Stored data:
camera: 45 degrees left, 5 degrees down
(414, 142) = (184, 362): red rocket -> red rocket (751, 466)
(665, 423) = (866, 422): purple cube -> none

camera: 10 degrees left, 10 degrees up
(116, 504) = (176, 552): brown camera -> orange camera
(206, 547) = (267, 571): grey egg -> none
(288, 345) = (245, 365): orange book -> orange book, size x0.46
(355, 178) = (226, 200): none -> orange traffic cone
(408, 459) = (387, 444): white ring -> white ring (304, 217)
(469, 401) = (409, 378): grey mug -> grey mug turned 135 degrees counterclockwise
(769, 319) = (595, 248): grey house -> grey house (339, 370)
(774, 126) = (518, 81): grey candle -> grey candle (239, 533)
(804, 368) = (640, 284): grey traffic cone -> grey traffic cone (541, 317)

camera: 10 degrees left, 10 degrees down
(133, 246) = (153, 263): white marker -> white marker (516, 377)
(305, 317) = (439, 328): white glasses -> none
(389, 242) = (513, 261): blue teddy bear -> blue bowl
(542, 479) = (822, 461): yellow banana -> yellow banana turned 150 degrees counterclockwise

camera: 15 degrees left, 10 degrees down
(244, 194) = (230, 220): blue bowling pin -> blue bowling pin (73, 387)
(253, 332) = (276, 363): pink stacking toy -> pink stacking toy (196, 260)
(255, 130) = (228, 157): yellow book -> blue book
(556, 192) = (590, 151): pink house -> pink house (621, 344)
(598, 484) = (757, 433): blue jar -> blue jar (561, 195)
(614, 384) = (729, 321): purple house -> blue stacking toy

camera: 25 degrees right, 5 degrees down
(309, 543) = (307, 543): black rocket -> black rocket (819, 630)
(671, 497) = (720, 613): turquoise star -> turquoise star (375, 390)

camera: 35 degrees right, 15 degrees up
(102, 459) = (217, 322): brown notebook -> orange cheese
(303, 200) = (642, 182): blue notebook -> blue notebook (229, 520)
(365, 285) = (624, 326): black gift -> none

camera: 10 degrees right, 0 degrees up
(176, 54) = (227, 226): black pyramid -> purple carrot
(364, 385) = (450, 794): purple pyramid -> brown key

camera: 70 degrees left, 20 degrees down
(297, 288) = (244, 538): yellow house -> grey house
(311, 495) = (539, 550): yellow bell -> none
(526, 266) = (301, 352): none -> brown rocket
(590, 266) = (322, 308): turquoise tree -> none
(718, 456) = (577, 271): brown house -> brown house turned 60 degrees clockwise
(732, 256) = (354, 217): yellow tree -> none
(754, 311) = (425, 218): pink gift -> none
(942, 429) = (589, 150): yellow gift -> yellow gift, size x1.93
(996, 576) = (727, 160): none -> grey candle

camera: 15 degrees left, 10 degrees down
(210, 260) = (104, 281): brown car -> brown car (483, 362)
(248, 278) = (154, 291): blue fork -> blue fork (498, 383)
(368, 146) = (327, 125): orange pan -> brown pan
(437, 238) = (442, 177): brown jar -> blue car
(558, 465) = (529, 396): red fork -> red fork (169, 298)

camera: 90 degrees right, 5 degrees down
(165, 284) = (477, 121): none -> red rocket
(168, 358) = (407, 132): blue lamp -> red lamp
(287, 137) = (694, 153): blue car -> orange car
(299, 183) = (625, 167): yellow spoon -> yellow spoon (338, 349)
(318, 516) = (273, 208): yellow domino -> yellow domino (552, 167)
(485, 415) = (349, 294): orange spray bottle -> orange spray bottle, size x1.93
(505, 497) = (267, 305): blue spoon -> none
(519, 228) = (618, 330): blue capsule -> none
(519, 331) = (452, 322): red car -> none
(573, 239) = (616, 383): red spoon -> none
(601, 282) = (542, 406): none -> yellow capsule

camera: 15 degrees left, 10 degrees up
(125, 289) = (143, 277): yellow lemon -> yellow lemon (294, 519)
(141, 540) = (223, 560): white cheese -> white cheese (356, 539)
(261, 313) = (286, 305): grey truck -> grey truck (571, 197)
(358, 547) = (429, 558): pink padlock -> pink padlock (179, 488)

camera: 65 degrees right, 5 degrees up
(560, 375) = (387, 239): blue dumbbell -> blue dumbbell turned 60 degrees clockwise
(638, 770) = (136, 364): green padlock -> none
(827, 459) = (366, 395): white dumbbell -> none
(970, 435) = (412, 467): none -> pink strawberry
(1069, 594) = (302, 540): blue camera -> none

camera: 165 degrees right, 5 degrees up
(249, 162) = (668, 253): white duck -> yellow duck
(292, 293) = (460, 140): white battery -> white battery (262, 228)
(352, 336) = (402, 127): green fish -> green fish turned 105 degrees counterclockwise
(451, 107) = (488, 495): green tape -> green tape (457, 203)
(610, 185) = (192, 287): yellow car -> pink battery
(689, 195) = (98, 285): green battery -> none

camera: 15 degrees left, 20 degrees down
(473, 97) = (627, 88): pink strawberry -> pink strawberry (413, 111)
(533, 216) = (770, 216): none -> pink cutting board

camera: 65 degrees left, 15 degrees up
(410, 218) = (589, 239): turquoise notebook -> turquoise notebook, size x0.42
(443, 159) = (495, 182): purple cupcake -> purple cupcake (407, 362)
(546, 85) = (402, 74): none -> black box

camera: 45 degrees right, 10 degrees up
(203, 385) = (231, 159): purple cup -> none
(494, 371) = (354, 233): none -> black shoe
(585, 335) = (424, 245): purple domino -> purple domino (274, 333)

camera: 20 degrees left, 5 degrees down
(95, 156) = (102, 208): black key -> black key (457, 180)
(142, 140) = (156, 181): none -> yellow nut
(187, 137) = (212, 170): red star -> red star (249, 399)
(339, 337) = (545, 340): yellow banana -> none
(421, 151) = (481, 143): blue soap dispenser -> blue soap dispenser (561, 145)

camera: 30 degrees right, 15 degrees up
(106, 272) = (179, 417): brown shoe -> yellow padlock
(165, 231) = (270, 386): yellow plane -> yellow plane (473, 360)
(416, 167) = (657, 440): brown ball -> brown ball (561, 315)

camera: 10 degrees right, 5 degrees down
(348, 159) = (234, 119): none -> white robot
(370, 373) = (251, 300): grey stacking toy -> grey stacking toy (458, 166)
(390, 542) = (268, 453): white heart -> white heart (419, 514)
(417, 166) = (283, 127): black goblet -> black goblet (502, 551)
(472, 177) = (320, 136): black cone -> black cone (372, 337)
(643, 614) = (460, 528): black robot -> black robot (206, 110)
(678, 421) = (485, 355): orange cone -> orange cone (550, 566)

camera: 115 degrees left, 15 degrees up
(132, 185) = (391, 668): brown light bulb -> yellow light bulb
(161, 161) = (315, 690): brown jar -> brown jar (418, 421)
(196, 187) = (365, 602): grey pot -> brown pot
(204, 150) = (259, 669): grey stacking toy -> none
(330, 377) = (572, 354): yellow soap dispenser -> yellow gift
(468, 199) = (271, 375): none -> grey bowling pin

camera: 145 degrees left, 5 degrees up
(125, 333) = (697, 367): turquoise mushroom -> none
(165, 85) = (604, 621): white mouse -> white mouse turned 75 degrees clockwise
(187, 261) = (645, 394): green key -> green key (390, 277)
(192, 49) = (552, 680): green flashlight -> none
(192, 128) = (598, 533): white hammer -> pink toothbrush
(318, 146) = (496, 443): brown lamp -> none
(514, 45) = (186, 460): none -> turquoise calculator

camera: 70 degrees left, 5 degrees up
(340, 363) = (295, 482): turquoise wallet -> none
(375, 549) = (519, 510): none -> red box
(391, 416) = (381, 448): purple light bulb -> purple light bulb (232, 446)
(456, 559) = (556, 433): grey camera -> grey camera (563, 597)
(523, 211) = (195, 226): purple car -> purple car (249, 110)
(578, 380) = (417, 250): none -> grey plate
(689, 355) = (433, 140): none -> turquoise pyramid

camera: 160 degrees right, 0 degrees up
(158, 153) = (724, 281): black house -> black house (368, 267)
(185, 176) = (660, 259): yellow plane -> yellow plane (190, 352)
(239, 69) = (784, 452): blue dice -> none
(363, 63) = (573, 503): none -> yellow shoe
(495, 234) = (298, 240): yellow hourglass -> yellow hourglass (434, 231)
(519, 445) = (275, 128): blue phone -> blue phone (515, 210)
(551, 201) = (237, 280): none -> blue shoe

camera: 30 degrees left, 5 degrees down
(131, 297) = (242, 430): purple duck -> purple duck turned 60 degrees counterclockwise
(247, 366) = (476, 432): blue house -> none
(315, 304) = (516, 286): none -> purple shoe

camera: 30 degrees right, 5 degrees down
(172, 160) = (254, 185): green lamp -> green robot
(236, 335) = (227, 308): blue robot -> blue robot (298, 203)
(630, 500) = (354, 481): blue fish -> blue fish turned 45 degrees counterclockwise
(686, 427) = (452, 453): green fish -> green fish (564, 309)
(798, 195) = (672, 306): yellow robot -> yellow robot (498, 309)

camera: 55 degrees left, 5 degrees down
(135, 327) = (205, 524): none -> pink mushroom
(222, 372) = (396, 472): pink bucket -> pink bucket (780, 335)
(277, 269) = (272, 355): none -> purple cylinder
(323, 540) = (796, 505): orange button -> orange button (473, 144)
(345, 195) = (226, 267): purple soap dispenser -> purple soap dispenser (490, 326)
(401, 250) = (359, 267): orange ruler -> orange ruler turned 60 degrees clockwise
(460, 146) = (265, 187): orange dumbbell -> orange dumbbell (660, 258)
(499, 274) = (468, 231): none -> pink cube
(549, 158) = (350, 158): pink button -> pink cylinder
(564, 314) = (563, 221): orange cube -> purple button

Assignment: Quote the data above from the line containing "(996, 576) = (727, 160): none -> grey candle" to the line containing "(168, 358) = (407, 132): blue", inclusive, and stop.

Answer for this exercise:
(996, 576) = (727, 160): none -> grey candle

camera: 15 degrees left, 10 degrees down
(210, 260) = (104, 281): brown car -> brown car (483, 362)
(248, 278) = (154, 291): blue fork -> blue fork (498, 383)
(368, 146) = (327, 125): orange pan -> brown pan
(437, 238) = (442, 177): brown jar -> blue car
(558, 465) = (529, 396): red fork -> red fork (169, 298)

camera: 90 degrees right, 5 degrees down
(165, 284) = (477, 121): none -> red rocket
(168, 358) = (407, 132): blue lamp -> red lamp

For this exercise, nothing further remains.